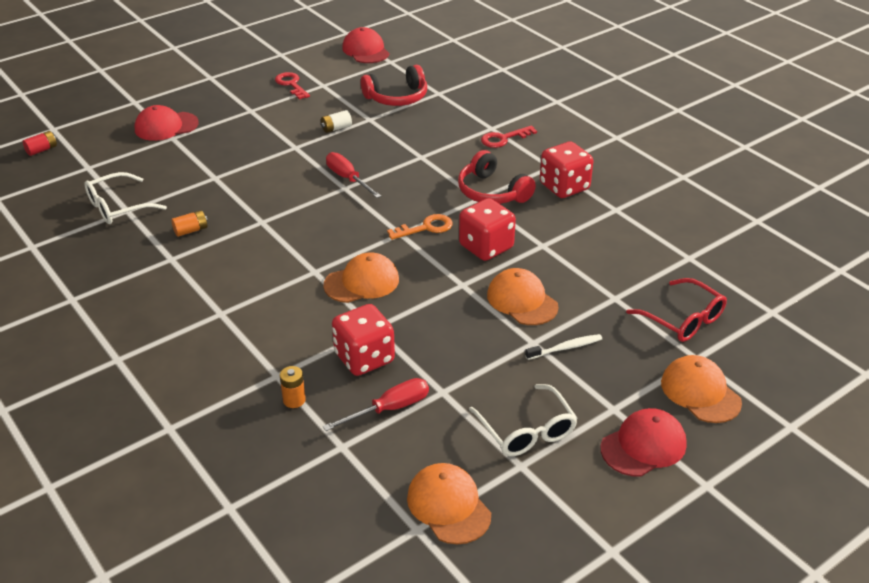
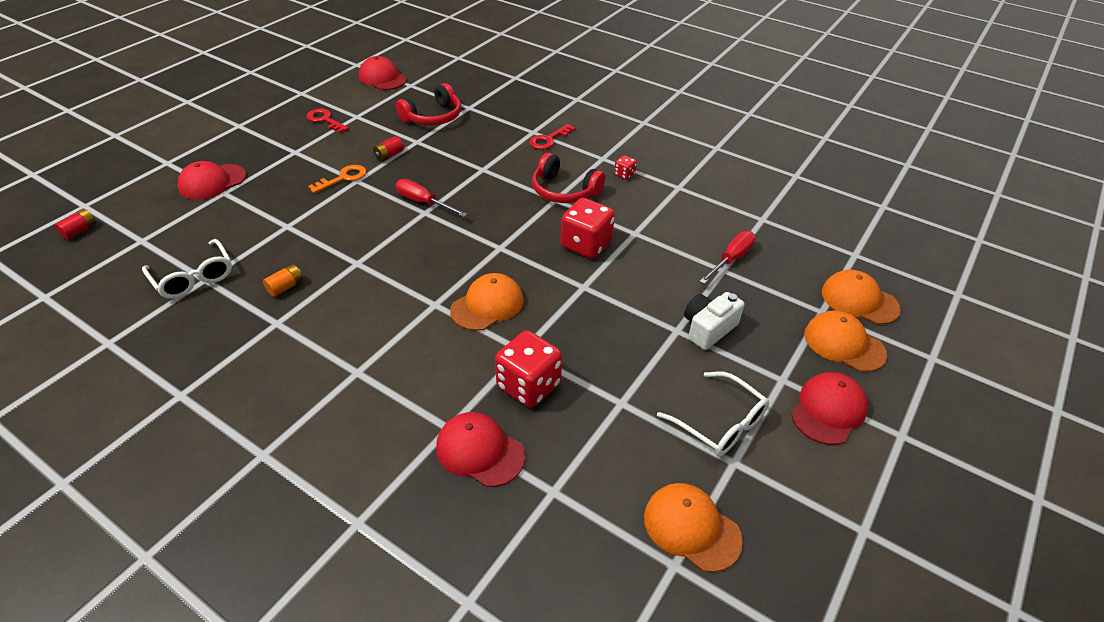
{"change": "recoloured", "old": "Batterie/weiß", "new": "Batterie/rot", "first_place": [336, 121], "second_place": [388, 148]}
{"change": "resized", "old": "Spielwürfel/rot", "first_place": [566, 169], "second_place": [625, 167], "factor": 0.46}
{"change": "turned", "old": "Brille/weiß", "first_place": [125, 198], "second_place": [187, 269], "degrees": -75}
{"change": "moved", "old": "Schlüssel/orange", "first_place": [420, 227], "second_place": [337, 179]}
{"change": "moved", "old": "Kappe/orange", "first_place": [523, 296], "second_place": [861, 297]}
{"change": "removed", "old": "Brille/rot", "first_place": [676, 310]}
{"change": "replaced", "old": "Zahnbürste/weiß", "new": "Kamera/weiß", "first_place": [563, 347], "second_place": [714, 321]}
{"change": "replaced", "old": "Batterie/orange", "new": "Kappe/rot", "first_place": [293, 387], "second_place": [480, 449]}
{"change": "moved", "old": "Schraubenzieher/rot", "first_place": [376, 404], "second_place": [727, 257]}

§ Task to carry out:
Check each line of the entries for the word "weiß", then state the count alone.

§ Output for this exercise:
3